BEGIN Record excerpts
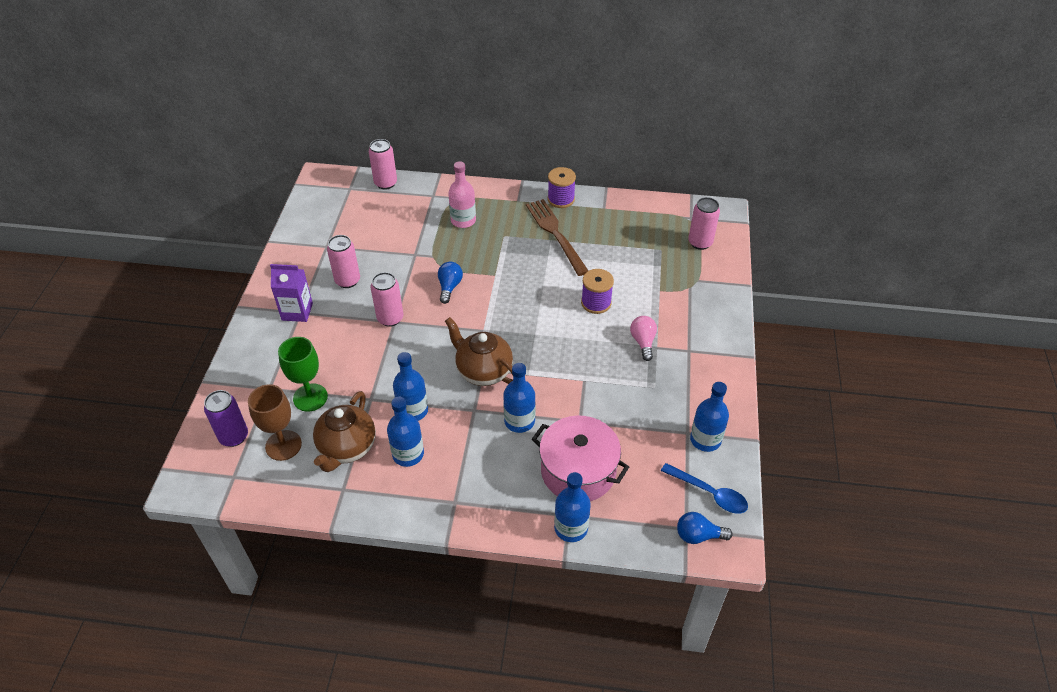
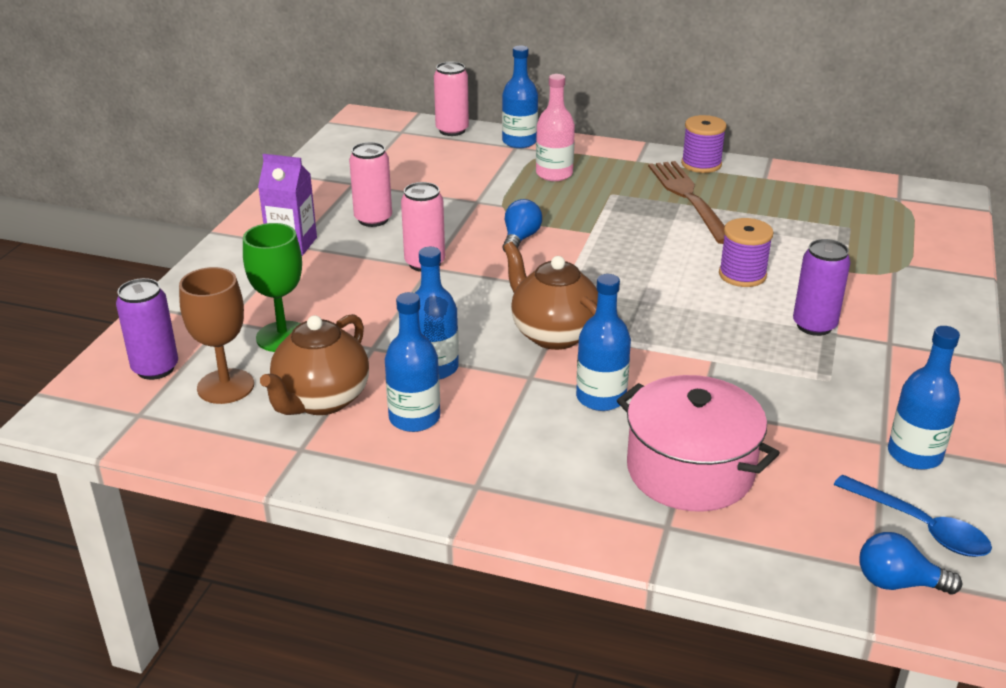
camera: 10 degrees right, 15 degrees down
blue bottle [554,472,591,542] -> blue bottle moved to [502,46,538,148]
pink light bulb [630,316,657,361] -> purple can [793,239,851,336]
pink can [688,197,720,250] -> none

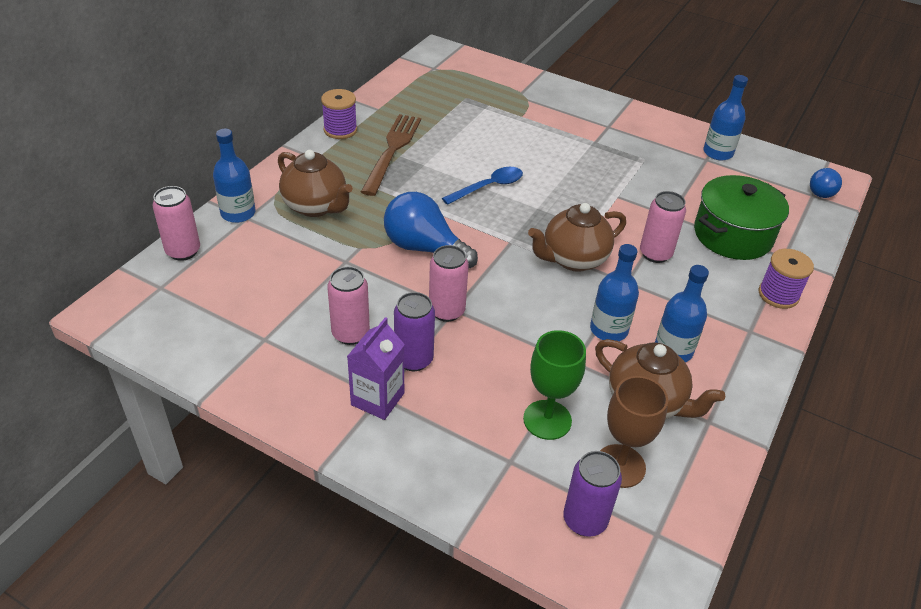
camera: 80 degrees left, 10 degrees up
blue light bulb [503,199,542,253] -> blue light bulb [384,192,478,269], size x1.76
pink bottle [536,74,575,181] -> brown teapot [278,150,353,217]
blue bottle [576,274,631,411] -> pink can [640,191,686,263]
pink pot [617,375,780,512] -> green pot [694,175,789,260]
brown fork [648,161,725,244] -> brown fork turned 105 degrees clockwise [361,114,421,196]
purple spool [719,218,774,287] -> purple spool moved to [759,249,814,309]
purple can [793,239,851,336] -> purple can moved to [394,292,435,371]
blue spoon [833,475,992,557] -> blue spoon moved to [442,167,523,205]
END Record excerpts
> Exercise directions: Apart from the images, every line above needs to be printed again exactly.

> Answer:
camera: 10 degrees right, 15 degrees down
blue bottle [554,472,591,542] -> blue bottle moved to [502,46,538,148]
pink light bulb [630,316,657,361] -> purple can [793,239,851,336]
pink can [688,197,720,250] -> none

camera: 80 degrees left, 10 degrees up
blue light bulb [503,199,542,253] -> blue light bulb [384,192,478,269], size x1.76
pink bottle [536,74,575,181] -> brown teapot [278,150,353,217]
blue bottle [576,274,631,411] -> pink can [640,191,686,263]
pink pot [617,375,780,512] -> green pot [694,175,789,260]
brown fork [648,161,725,244] -> brown fork turned 105 degrees clockwise [361,114,421,196]
purple spool [719,218,774,287] -> purple spool moved to [759,249,814,309]
purple can [793,239,851,336] -> purple can moved to [394,292,435,371]
blue spoon [833,475,992,557] -> blue spoon moved to [442,167,523,205]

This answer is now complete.